EXERCISE BRIEF → Working through the lines below, return each one that holds "żółty".

MATERIAL PROVIDED →

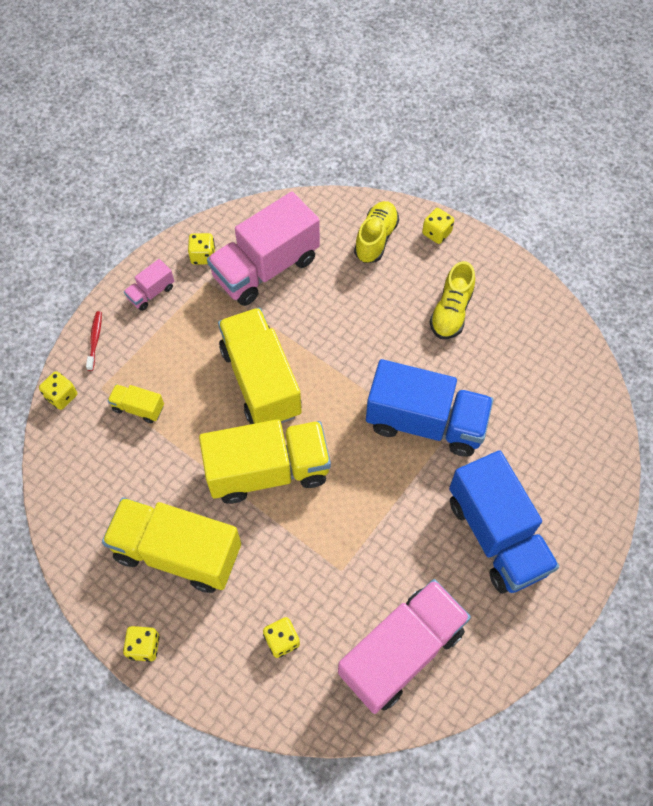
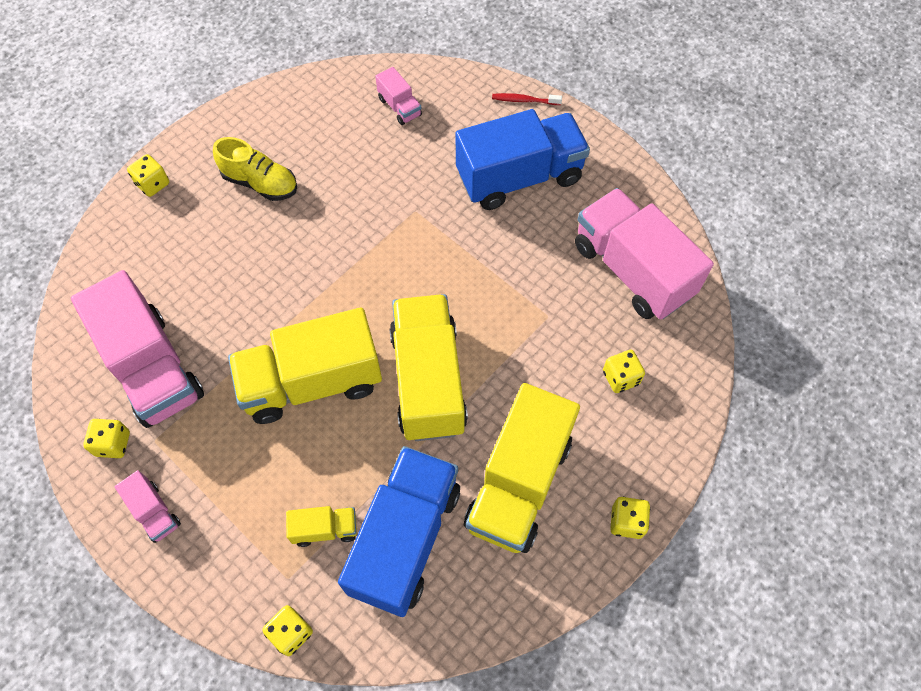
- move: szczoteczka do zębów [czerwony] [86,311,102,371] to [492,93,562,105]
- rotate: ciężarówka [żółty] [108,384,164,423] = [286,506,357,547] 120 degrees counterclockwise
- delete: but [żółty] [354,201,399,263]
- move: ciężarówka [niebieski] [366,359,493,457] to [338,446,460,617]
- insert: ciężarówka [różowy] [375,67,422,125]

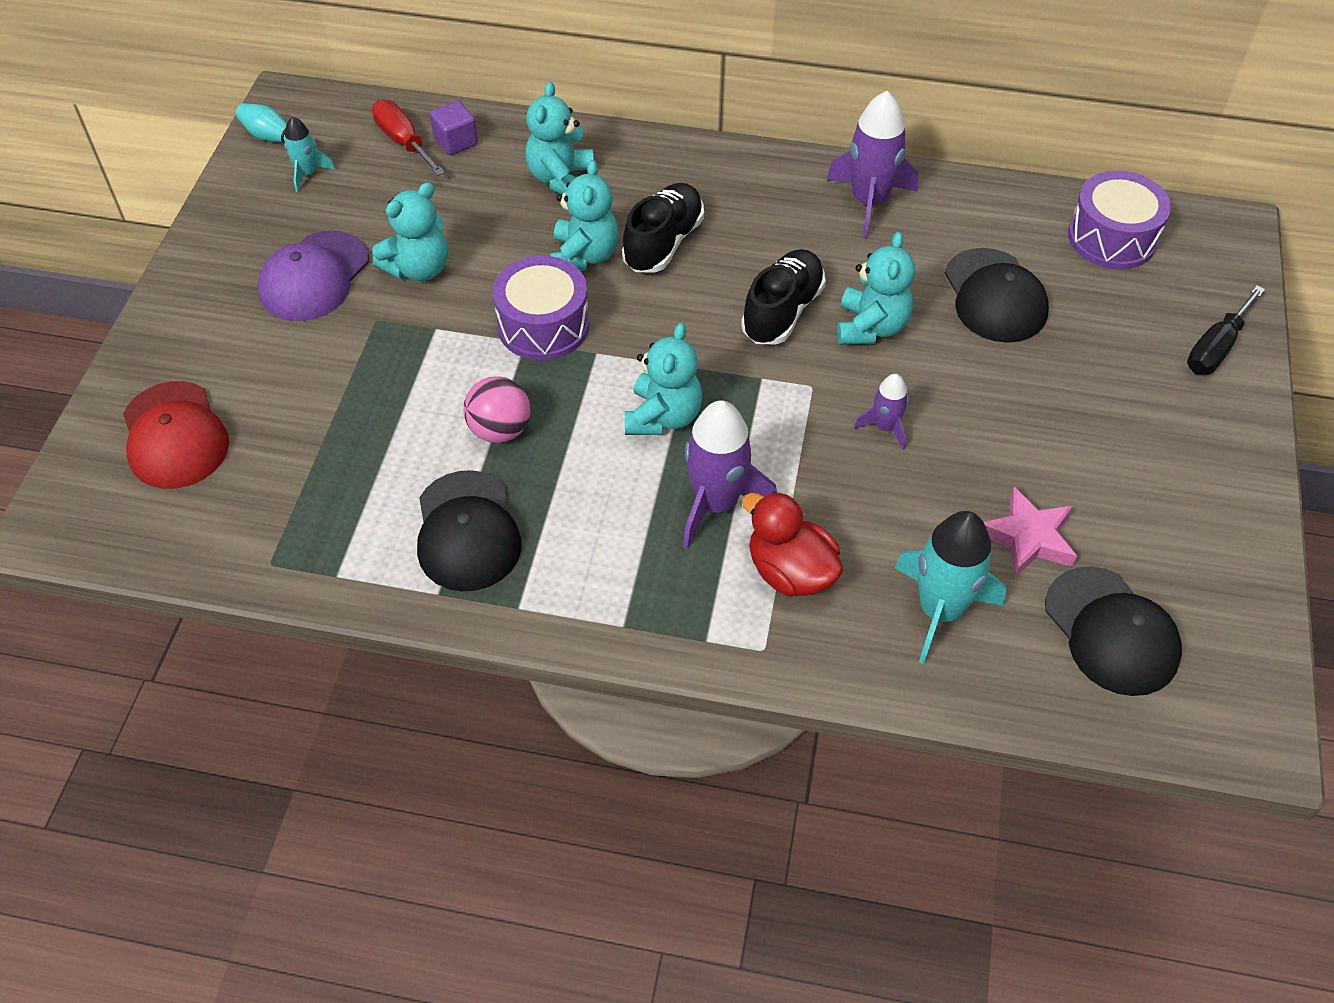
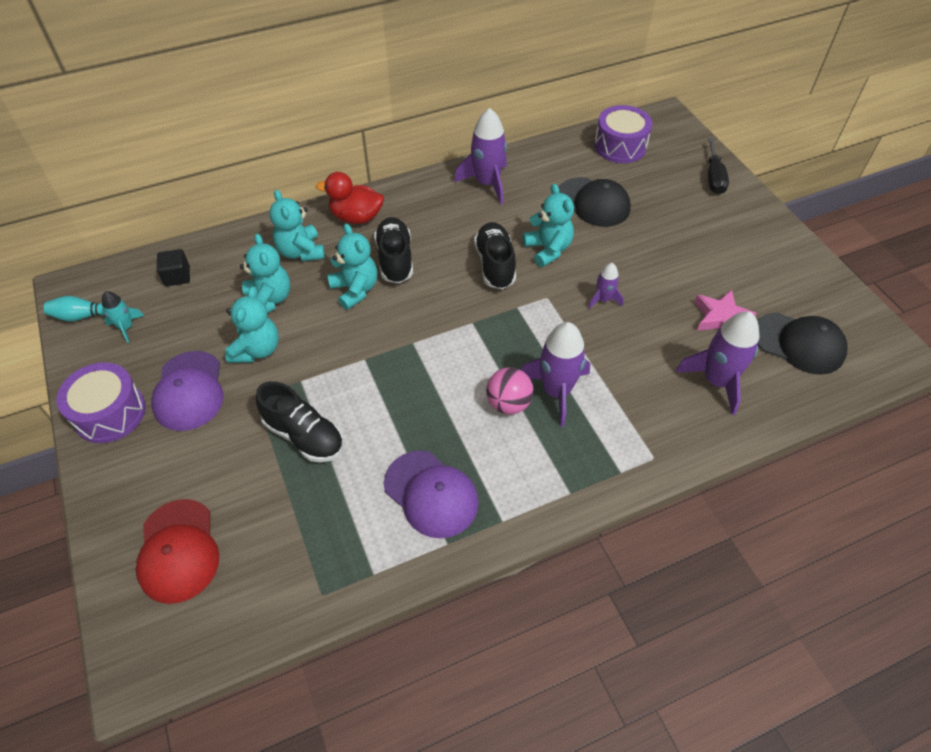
- rotate: czapka [czerwony] [123,381,229,489] = [136,499,219,604] 45 degrees clockwise
- replace: śrubokręt [czerwony] [372,99,445,176] to sześcian [czarny] [157,249,190,286]
- recolor: czapka [czarny] [417,470,522,591] to czapka [fioletowy] [384,450,479,538]
- delete: sześcian [fioletowy] [430,101,478,155]
- move: piłka [różowy] [463,376,531,443] to [486,367,534,415]
- move: bęben [fioletowy] [492,256,590,360] to [56,362,146,443]
- move: miś [turkusowy] [625,323,702,435] to [240,234,290,313]
- move: kaczka [czerwony] [742,491,843,596] to [316,172,384,224]
- recolor: rakieta [turkusowy] [894,511,1006,664] to rakieta [fioletowy] [676,311,759,415]
- insert: but [czarny] [256,381,344,462]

TASK RESPONSE →
- rotate: ciężarówka [żółty] [108,384,164,423] = [286,506,357,547] 120 degrees counterclockwise
- delete: but [żółty] [354,201,399,263]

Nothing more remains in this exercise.